++++ RECORDS TO USE ++++
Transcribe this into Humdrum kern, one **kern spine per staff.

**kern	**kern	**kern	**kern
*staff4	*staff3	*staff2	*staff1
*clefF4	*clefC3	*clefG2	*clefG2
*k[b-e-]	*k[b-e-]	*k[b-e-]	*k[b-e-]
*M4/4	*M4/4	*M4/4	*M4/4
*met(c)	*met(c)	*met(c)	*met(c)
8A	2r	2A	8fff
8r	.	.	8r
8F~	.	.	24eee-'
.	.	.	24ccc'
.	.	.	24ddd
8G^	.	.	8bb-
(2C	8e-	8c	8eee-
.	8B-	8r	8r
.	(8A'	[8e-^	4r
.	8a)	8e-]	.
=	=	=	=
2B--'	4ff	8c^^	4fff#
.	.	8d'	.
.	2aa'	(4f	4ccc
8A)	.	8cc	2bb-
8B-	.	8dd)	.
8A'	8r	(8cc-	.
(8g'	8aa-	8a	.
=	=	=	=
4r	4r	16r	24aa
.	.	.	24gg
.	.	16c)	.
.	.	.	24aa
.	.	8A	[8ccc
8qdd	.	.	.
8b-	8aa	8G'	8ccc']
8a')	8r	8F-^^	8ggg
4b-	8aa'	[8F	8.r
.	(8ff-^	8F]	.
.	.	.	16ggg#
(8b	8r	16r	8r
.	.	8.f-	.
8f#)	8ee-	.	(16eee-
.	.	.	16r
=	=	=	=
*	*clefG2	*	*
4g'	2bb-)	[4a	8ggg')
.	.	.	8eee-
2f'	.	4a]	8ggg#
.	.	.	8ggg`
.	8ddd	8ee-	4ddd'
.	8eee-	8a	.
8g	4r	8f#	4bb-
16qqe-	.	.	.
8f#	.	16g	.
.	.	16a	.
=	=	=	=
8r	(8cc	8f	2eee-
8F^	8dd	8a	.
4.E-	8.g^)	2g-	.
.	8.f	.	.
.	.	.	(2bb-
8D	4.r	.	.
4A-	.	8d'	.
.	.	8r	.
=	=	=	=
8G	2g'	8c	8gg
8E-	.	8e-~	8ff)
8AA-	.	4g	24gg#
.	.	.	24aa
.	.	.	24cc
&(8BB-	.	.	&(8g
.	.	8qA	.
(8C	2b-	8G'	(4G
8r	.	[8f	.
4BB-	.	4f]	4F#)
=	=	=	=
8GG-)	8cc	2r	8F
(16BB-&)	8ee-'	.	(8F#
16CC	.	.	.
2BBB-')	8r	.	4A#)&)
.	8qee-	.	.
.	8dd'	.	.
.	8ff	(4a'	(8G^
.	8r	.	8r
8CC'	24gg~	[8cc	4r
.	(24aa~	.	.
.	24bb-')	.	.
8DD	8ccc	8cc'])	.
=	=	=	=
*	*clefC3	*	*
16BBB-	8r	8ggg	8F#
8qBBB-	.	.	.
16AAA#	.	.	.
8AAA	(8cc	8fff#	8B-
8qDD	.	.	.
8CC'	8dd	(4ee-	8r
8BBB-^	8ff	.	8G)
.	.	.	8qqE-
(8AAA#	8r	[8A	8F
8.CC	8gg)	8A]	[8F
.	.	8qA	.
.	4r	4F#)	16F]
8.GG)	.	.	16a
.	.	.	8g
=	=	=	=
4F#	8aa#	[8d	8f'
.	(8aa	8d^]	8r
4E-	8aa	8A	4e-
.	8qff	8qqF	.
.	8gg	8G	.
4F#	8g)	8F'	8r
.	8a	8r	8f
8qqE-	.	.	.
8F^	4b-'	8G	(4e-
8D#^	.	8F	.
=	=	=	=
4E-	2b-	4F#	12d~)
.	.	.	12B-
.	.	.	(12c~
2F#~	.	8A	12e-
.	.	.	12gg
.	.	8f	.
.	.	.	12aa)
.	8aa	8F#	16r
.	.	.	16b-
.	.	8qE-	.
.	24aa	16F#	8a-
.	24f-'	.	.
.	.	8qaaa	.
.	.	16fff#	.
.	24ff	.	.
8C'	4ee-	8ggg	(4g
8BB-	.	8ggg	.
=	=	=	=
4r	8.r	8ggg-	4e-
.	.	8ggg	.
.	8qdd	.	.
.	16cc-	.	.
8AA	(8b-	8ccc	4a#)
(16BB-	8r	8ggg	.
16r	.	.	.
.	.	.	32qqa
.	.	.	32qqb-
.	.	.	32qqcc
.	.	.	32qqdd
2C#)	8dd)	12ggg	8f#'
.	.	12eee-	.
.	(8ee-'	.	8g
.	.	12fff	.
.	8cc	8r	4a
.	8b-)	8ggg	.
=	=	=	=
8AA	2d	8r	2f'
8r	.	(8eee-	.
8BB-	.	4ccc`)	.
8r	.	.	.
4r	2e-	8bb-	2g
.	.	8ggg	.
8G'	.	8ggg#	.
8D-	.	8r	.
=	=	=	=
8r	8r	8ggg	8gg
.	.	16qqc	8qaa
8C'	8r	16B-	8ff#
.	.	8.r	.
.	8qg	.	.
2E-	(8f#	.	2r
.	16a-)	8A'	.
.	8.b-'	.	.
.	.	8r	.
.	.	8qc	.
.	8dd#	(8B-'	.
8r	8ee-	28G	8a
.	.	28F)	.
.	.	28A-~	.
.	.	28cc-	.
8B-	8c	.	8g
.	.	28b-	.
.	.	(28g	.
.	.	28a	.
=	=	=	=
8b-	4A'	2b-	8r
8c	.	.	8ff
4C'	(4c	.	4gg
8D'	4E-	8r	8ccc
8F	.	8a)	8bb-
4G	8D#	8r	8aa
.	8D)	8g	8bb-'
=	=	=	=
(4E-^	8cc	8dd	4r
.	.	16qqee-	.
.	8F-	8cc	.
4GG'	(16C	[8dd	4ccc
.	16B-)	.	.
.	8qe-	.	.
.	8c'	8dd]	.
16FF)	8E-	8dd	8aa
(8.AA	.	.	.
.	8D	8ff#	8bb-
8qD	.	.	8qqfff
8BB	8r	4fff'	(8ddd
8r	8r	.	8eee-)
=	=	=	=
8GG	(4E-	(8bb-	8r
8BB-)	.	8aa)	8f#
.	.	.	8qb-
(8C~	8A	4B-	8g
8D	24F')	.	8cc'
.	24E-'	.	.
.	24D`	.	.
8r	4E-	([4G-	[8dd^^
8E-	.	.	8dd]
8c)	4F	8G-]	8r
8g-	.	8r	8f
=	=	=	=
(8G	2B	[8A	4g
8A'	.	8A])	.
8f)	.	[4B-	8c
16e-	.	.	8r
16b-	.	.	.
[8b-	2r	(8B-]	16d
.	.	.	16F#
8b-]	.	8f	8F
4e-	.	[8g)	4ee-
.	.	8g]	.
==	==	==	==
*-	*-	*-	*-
++++
» EXERCISE BRIEF
Copy every row line that contains the string "kern".

» THE COMPLETED TASK
Transcribe this into Humdrum kern, one **kern spine per staff.
**kern	**kern	**kern	**kern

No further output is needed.